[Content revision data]

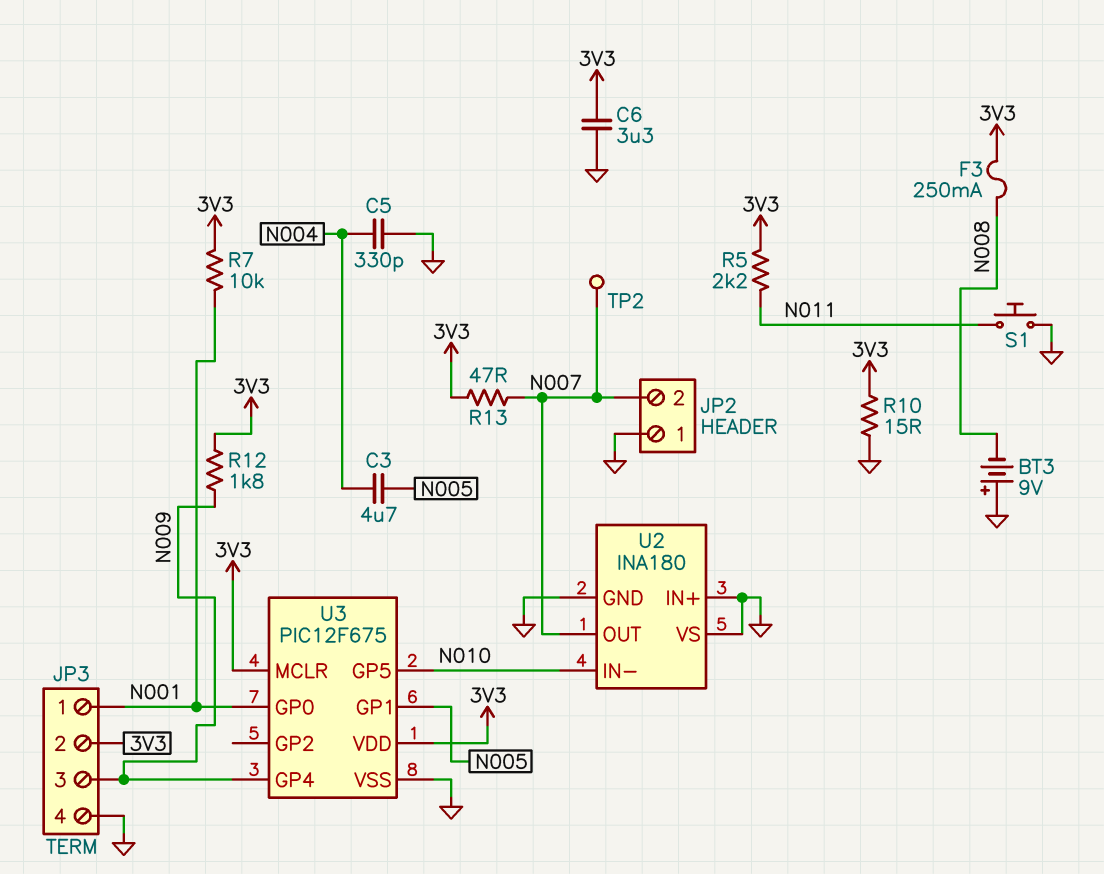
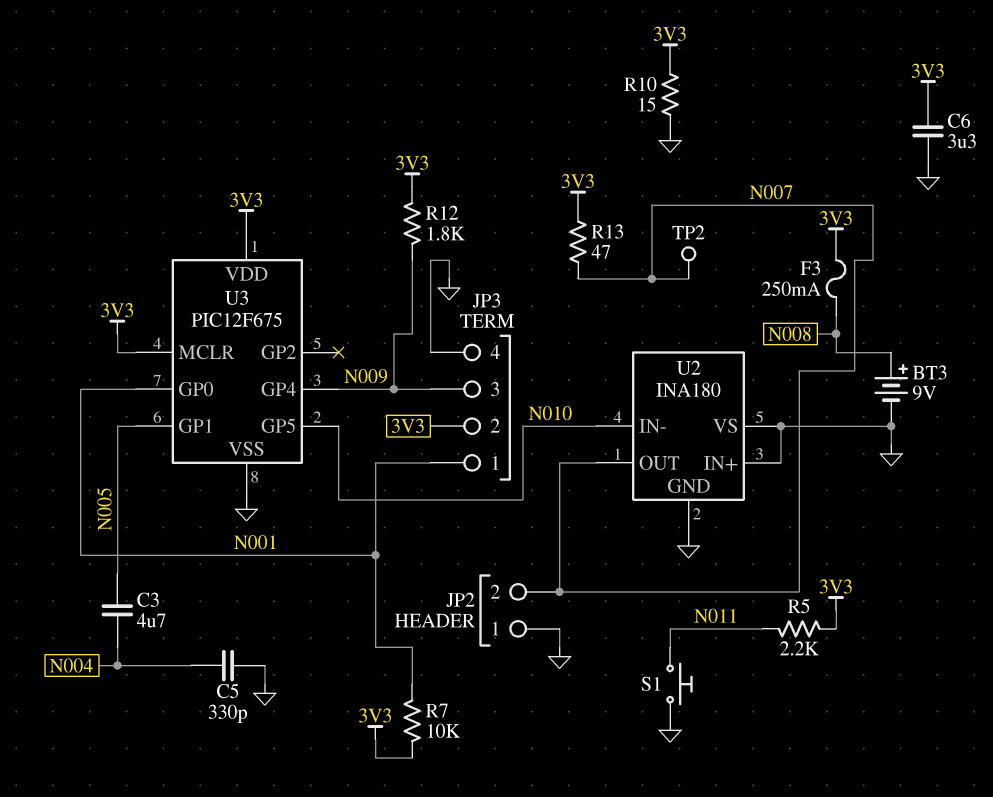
BT3: 9V (plus GND, minus N008) -> 9V (plus N008, minus GND)

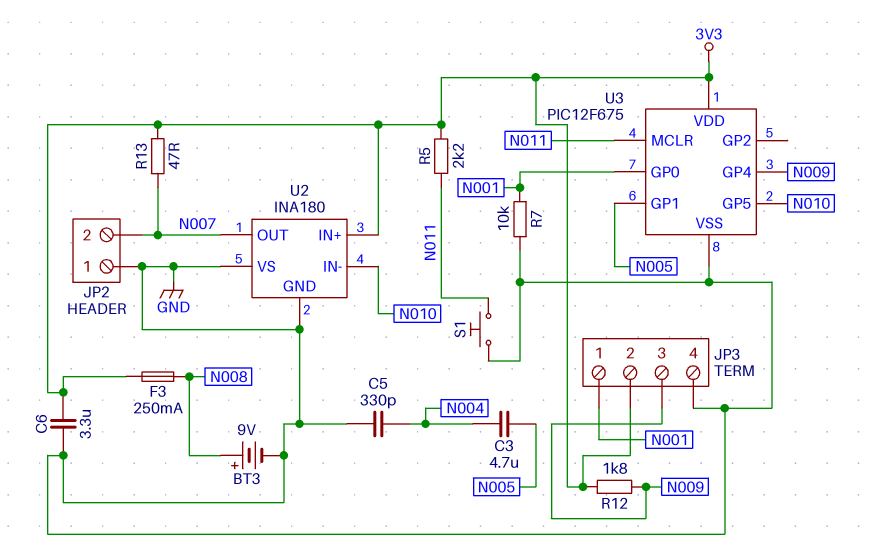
R7: 10k (3V3, N001) -> 10k (GND, N001)
R10: 15 (3V3, GND) -> none
TP2: test point (N007) -> none
U2 pin IN+: GND -> 3V3
U3 pin MCLR: 3V3 -> N011

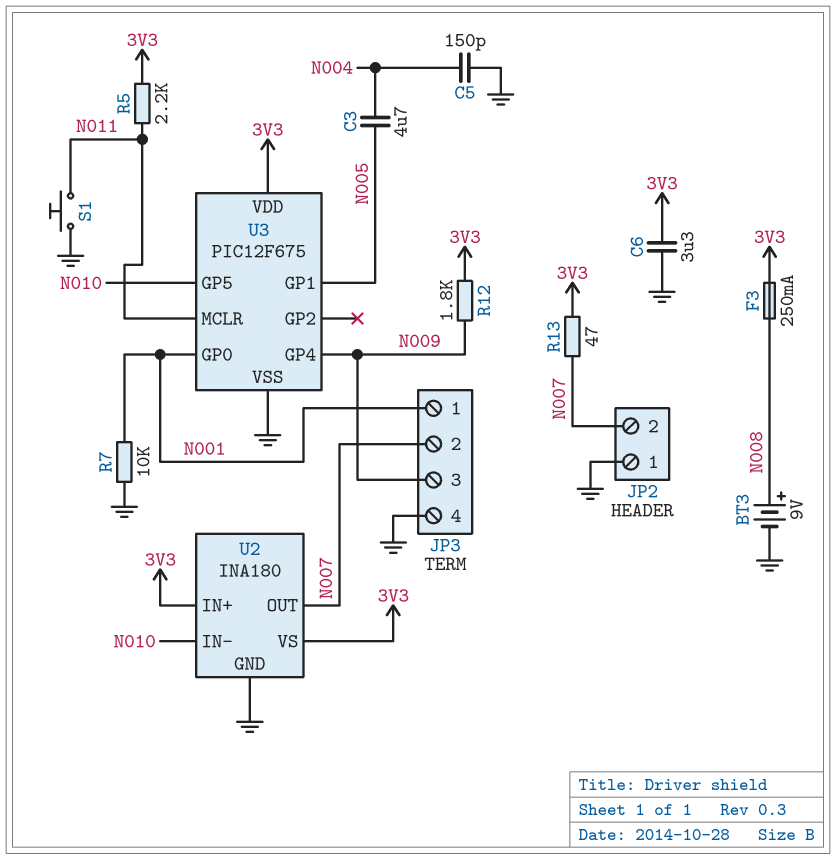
C5: 330pF (GND, N004) -> 150pF (GND, N004)
JP3 pin 2: 3V3 -> N007
U2 pin VS: GND -> 3V3

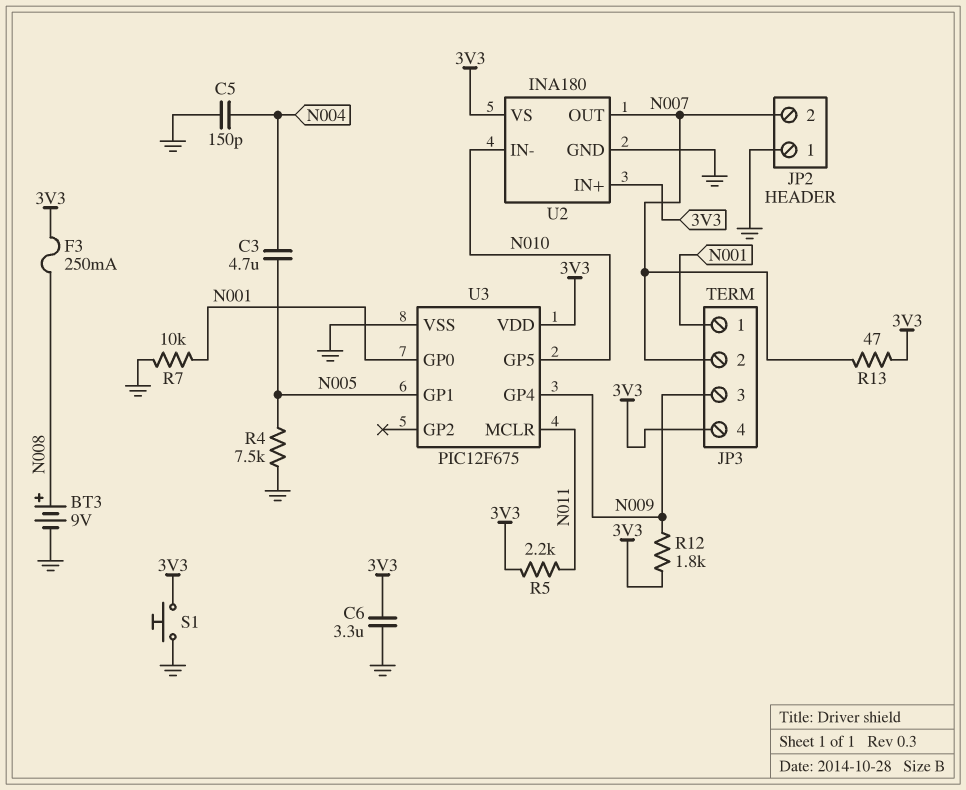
JP3 pin 4: GND -> 3V3
R4: none -> 7.5k (GND, N005)
S1: button (GND, N011) -> button (3V3, GND)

» Problem to work on
Find the word "none" in the entries above. Copy every line that has it.

» Task result
R10: 15 (3V3, GND) -> none
TP2: test point (N007) -> none
R4: none -> 7.5k (GND, N005)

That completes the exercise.